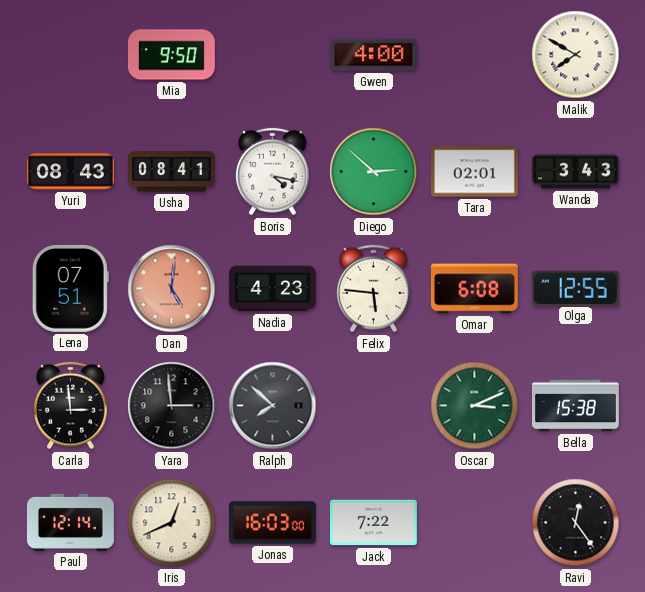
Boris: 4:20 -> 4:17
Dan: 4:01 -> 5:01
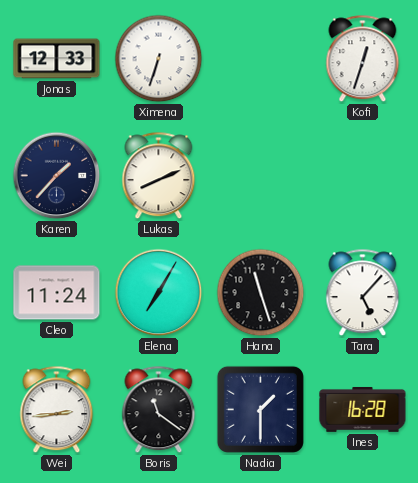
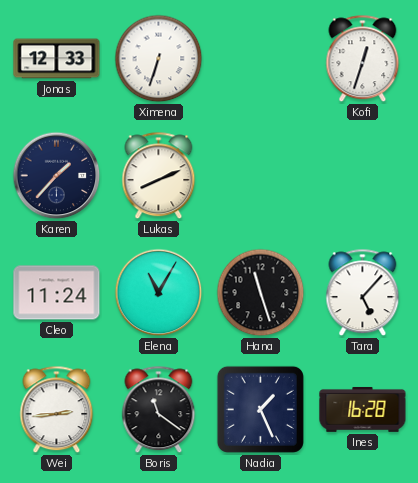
Elena: 7:05 -> 11:05
Nadia: 1:30 -> 1:26
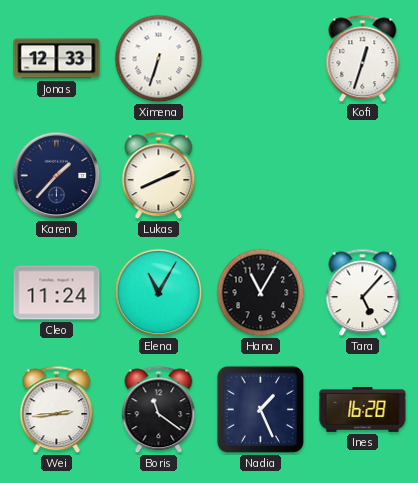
Hana: 11:27 -> 11:05
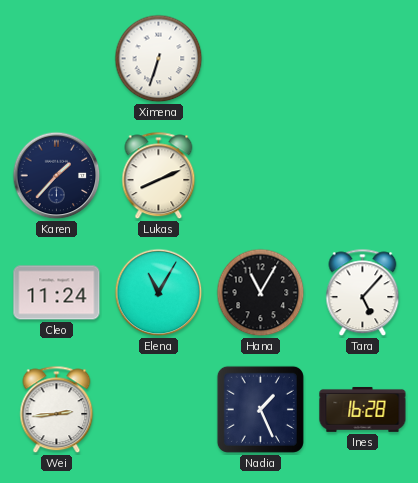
Jonas: 12:33 -> none
Kofi: 12:33 -> none
Boris: 11:21 -> none
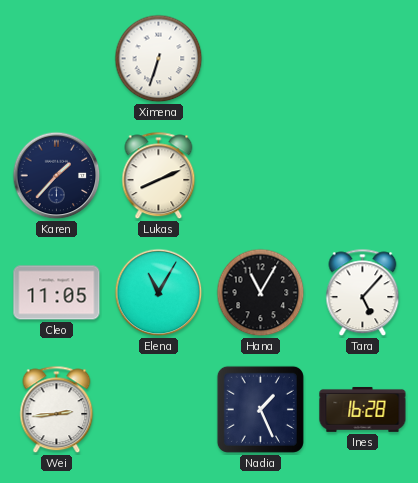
Cleo: 11:24 -> 11:05
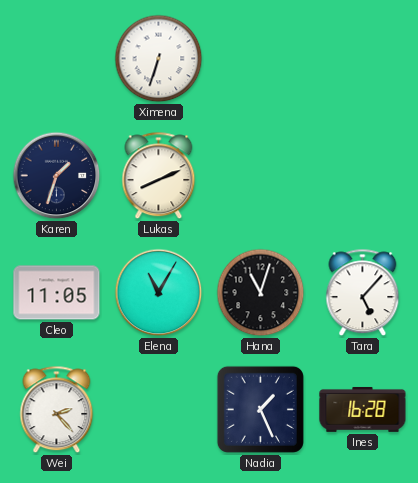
Karen: 1:37 -> 1:33
Hana: 11:05 -> 11:03
Wei: 2:44 -> 2:23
■ ■ ■ ■ ■ ■ ■
**Directions:** Write out the lines again, substituting "stopped" for every "none" and changing nothing else. Leave out the pictures.

**Solution to this task:**
Boris: 4:20 -> 4:17
Dan: 4:01 -> 5:01
Elena: 7:05 -> 11:05
Nadia: 1:30 -> 1:26
Hana: 11:27 -> 11:05
Jonas: 12:33 -> stopped
Kofi: 12:33 -> stopped
Boris: 11:21 -> stopped
Cleo: 11:24 -> 11:05
Karen: 1:37 -> 1:33
Hana: 11:05 -> 11:03
Wei: 2:44 -> 2:23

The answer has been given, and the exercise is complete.